EXERCISE. Using the entries below, write out the line with "(658, 522) = (740, 536): purple", the line with "(712, 387) = (799, 447): green can -> none", and every line in between, exactly as each is written.

____________

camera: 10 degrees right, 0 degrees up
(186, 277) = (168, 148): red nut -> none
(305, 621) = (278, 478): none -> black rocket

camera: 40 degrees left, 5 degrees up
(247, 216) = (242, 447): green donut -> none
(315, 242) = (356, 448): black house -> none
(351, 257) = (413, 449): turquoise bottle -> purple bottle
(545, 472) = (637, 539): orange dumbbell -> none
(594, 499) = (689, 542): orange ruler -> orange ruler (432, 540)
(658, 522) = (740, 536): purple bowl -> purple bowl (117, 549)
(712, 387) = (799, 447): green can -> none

____________

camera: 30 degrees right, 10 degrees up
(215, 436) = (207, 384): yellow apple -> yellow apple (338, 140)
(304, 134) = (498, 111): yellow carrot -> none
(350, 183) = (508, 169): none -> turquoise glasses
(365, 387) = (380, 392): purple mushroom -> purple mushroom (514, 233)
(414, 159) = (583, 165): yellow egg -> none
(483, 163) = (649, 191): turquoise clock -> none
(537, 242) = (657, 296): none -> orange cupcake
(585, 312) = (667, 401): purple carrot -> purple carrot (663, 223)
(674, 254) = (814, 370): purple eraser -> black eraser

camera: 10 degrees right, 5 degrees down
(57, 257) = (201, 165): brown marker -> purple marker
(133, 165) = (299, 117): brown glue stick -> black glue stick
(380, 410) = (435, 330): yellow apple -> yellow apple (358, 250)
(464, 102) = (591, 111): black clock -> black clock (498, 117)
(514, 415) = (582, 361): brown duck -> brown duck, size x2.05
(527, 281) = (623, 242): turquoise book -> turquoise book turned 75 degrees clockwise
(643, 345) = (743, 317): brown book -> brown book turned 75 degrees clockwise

____________

EXERCISE RESPONSE.
(658, 522) = (740, 536): purple bowl -> purple bowl (117, 549)
(712, 387) = (799, 447): green can -> none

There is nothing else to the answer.